What you have to do:
From the material below, retype exactly the lines that begin at the line with "RTC1 pin SCL: A1 -> A5" and end after the line with "RTC1 pin SQW: D3 -> TX"; pictures stay out of the copy.

--- Records shown Enclosed Below ---

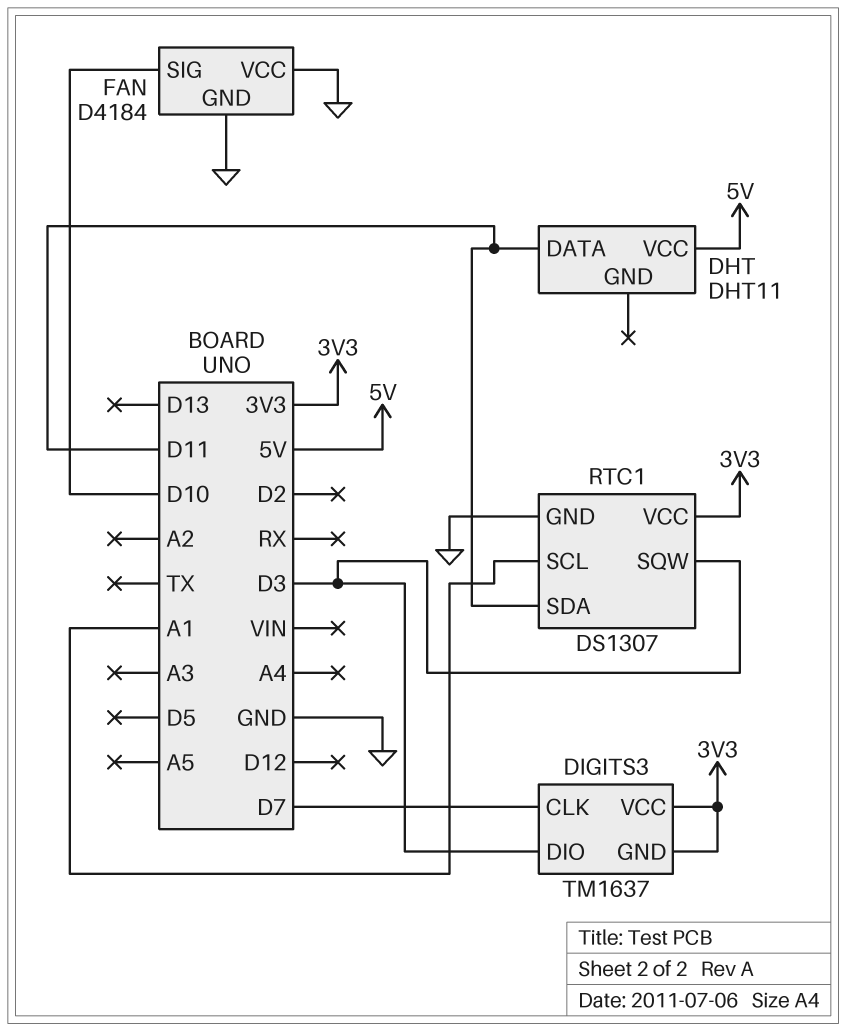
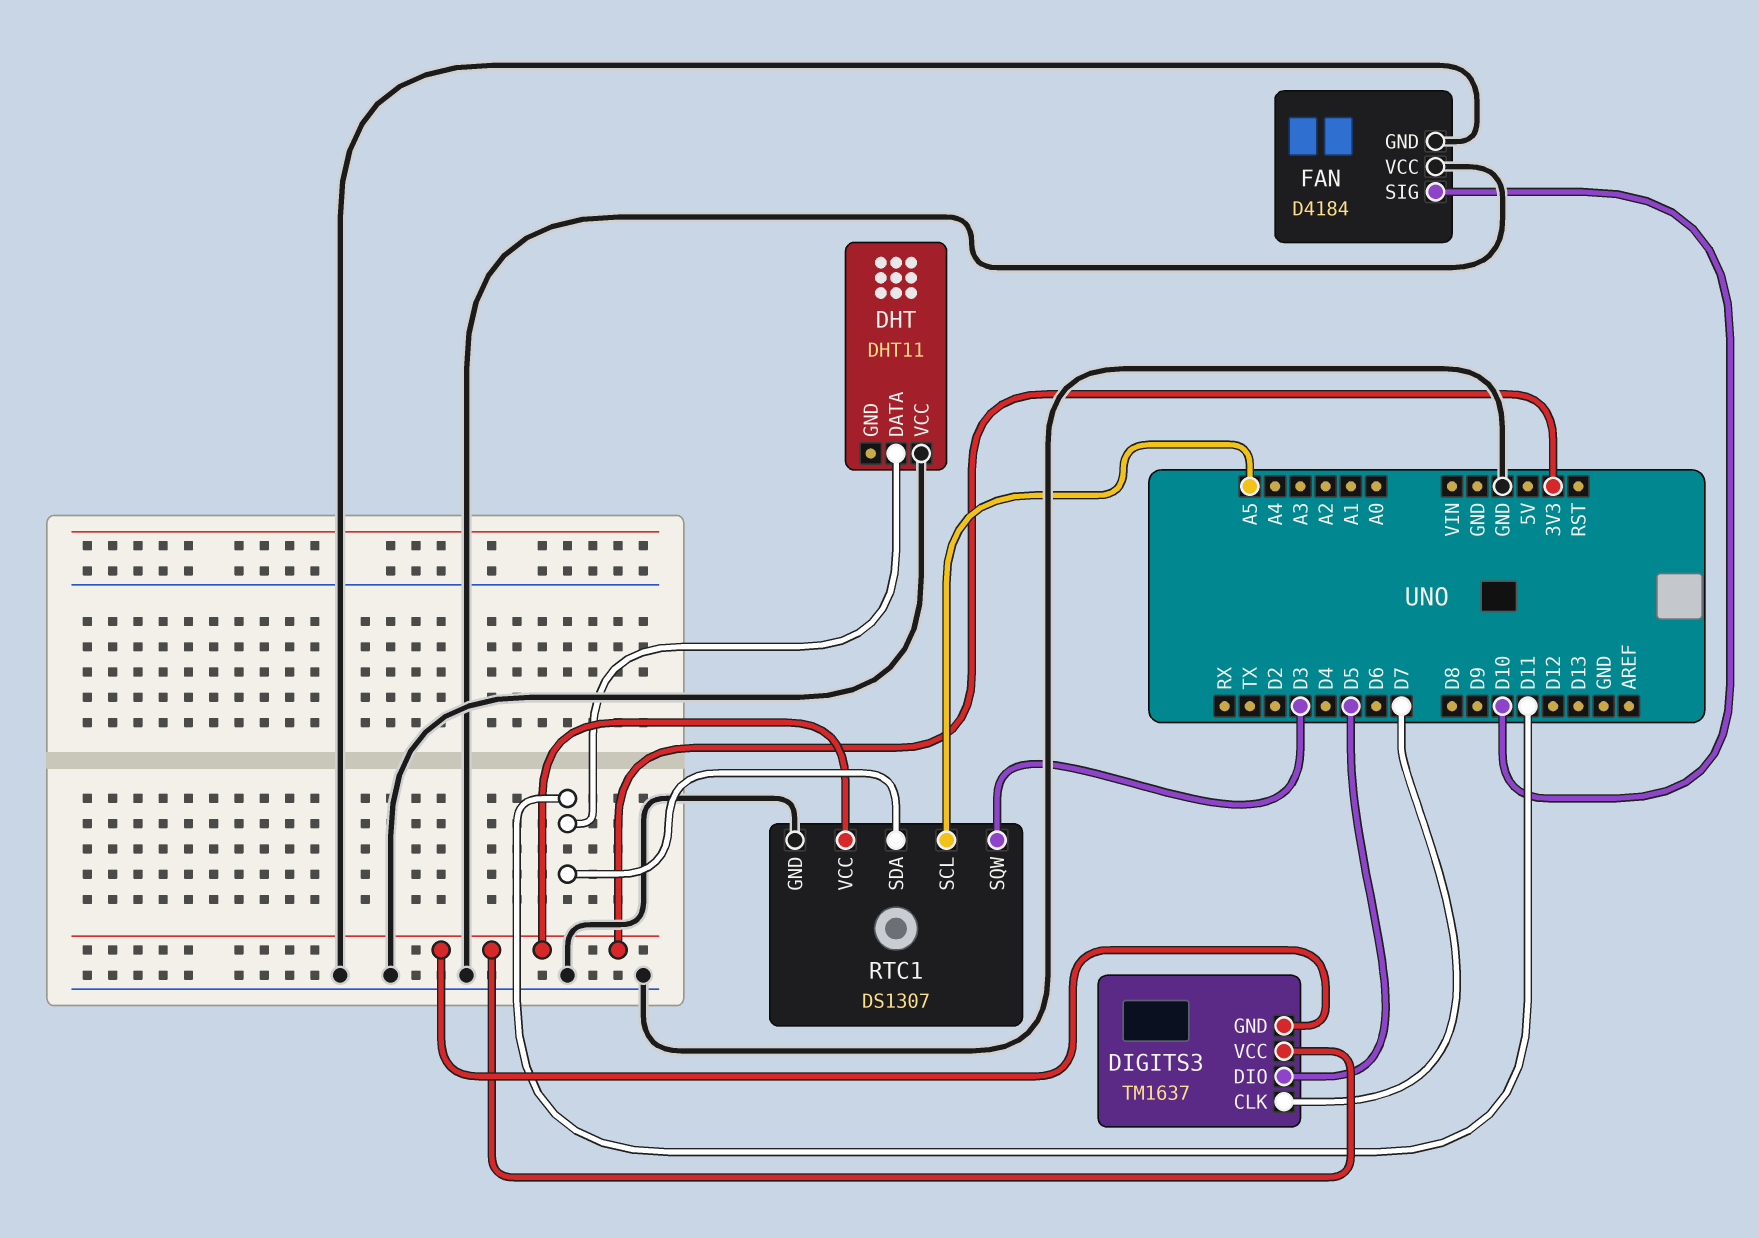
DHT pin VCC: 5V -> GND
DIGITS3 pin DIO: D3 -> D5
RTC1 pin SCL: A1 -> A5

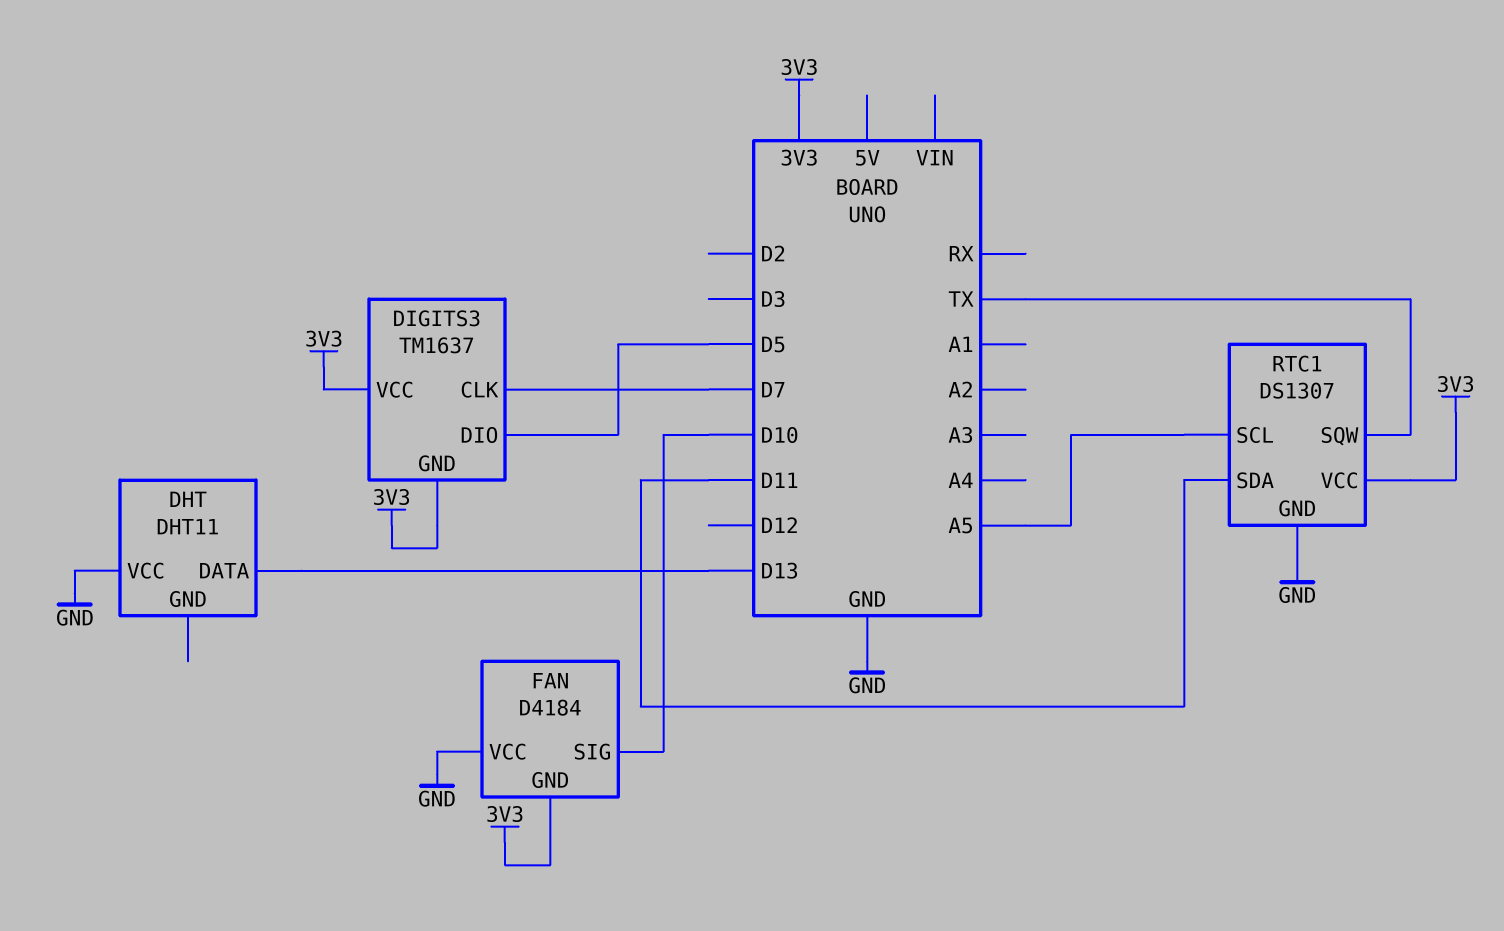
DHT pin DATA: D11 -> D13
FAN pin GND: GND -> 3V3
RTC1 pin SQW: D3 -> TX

--- End of Enclosed Records shown ---
--- Records shown Enclosed Below ---

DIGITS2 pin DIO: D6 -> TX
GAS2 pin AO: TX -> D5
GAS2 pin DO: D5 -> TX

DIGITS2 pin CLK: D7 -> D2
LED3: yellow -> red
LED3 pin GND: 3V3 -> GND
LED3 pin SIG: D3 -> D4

--- End of Enclosed Records shown ---

Response to this exercise:
RTC1 pin SCL: A1 -> A5

DHT pin DATA: D11 -> D13
FAN pin GND: GND -> 3V3
RTC1 pin SQW: D3 -> TX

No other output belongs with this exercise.